_WHAT TO PRODUCE_
Each line of the listing should be reproduced exactly.

_DATA PROVIDED_
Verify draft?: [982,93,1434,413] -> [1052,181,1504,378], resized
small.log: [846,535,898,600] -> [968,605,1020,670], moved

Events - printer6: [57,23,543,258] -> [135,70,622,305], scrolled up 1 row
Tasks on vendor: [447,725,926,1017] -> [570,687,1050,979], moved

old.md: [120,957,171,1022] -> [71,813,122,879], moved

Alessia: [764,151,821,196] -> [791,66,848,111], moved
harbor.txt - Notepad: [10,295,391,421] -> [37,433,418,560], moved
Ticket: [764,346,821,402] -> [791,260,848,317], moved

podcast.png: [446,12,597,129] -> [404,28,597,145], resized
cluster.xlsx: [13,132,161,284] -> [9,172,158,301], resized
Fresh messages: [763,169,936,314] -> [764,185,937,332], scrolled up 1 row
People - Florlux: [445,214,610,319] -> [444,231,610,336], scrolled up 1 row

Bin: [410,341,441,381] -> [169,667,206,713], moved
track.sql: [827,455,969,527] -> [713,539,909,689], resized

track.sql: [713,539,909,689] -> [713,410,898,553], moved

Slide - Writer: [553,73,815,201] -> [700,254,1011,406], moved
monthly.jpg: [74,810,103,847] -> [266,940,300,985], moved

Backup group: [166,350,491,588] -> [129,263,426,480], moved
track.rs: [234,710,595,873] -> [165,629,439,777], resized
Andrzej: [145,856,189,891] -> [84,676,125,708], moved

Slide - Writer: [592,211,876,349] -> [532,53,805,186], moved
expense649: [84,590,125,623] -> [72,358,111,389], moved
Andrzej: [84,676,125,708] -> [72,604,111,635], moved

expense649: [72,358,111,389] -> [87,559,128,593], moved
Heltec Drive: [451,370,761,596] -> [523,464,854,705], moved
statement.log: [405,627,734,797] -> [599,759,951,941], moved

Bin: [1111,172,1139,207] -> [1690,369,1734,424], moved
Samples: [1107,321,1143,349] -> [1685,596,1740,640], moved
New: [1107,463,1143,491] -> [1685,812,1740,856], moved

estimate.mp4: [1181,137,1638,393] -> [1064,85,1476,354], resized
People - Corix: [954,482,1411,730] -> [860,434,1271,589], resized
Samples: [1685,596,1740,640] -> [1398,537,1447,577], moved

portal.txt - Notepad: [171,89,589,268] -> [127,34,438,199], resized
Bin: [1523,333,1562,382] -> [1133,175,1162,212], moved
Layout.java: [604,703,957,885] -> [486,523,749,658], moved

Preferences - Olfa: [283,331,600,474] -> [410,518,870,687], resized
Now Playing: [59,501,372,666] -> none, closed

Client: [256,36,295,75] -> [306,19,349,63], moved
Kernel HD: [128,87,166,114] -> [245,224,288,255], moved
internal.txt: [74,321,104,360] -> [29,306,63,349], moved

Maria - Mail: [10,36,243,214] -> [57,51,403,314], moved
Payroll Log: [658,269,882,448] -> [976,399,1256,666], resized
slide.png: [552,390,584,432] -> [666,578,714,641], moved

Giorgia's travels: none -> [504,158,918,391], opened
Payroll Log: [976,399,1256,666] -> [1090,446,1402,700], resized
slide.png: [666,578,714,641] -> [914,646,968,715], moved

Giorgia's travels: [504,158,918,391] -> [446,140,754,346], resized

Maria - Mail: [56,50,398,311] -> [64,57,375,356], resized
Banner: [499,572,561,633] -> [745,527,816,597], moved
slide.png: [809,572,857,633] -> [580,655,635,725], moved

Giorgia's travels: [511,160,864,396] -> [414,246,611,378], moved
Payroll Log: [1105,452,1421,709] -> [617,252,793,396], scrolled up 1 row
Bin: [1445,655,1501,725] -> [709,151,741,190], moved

_RESULT OF THE EXERCISE_
Verify draft?: [982,93,1434,413] -> [1052,181,1504,378], resized
small.log: [846,535,898,600] -> [968,605,1020,670], moved

Events - printer6: [57,23,543,258] -> [135,70,622,305], scrolled up 1 row
Tasks on vendor: [447,725,926,1017] -> [570,687,1050,979], moved

old.md: [120,957,171,1022] -> [71,813,122,879], moved

Alessia: [764,151,821,196] -> [791,66,848,111], moved
harbor.txt - Notepad: [10,295,391,421] -> [37,433,418,560], moved
Ticket: [764,346,821,402] -> [791,260,848,317], moved

podcast.png: [446,12,597,129] -> [404,28,597,145], resized
cluster.xlsx: [13,132,161,284] -> [9,172,158,301], resized
Fresh messages: [763,169,936,314] -> [764,185,937,332], scrolled up 1 row
People - Florlux: [445,214,610,319] -> [444,231,610,336], scrolled up 1 row

Bin: [410,341,441,381] -> [169,667,206,713], moved
track.sql: [827,455,969,527] -> [713,539,909,689], resized

track.sql: [713,539,909,689] -> [713,410,898,553], moved

Slide - Writer: [553,73,815,201] -> [700,254,1011,406], moved
monthly.jpg: [74,810,103,847] -> [266,940,300,985], moved

Backup group: [166,350,491,588] -> [129,263,426,480], moved
track.rs: [234,710,595,873] -> [165,629,439,777], resized
Andrzej: [145,856,189,891] -> [84,676,125,708], moved

Slide - Writer: [592,211,876,349] -> [532,53,805,186], moved
expense649: [84,590,125,623] -> [72,358,111,389], moved
Andrzej: [84,676,125,708] -> [72,604,111,635], moved

expense649: [72,358,111,389] -> [87,559,128,593], moved
Heltec Drive: [451,370,761,596] -> [523,464,854,705], moved
statement.log: [405,627,734,797] -> [599,759,951,941], moved

Bin: [1111,172,1139,207] -> [1690,369,1734,424], moved
Samples: [1107,321,1143,349] -> [1685,596,1740,640], moved
New: [1107,463,1143,491] -> [1685,812,1740,856], moved

estimate.mp4: [1181,137,1638,393] -> [1064,85,1476,354], resized
People - Corix: [954,482,1411,730] -> [860,434,1271,589], resized
Samples: [1685,596,1740,640] -> [1398,537,1447,577], moved

portal.txt - Notepad: [171,89,589,268] -> [127,34,438,199], resized
Bin: [1523,333,1562,382] -> [1133,175,1162,212], moved
Layout.java: [604,703,957,885] -> [486,523,749,658], moved

Preferences - Olfa: [283,331,600,474] -> [410,518,870,687], resized
Now Playing: [59,501,372,666] -> none, closed

Client: [256,36,295,75] -> [306,19,349,63], moved
Kernel HD: [128,87,166,114] -> [245,224,288,255], moved
internal.txt: [74,321,104,360] -> [29,306,63,349], moved

Maria - Mail: [10,36,243,214] -> [57,51,403,314], moved
Payroll Log: [658,269,882,448] -> [976,399,1256,666], resized
slide.png: [552,390,584,432] -> [666,578,714,641], moved

Giorgia's travels: none -> [504,158,918,391], opened
Payroll Log: [976,399,1256,666] -> [1090,446,1402,700], resized
slide.png: [666,578,714,641] -> [914,646,968,715], moved

Giorgia's travels: [504,158,918,391] -> [446,140,754,346], resized

Maria - Mail: [56,50,398,311] -> [64,57,375,356], resized
Banner: [499,572,561,633] -> [745,527,816,597], moved
slide.png: [809,572,857,633] -> [580,655,635,725], moved

Giorgia's travels: [511,160,864,396] -> [414,246,611,378], moved
Payroll Log: [1105,452,1421,709] -> [617,252,793,396], scrolled up 1 row
Bin: [1445,655,1501,725] -> [709,151,741,190], moved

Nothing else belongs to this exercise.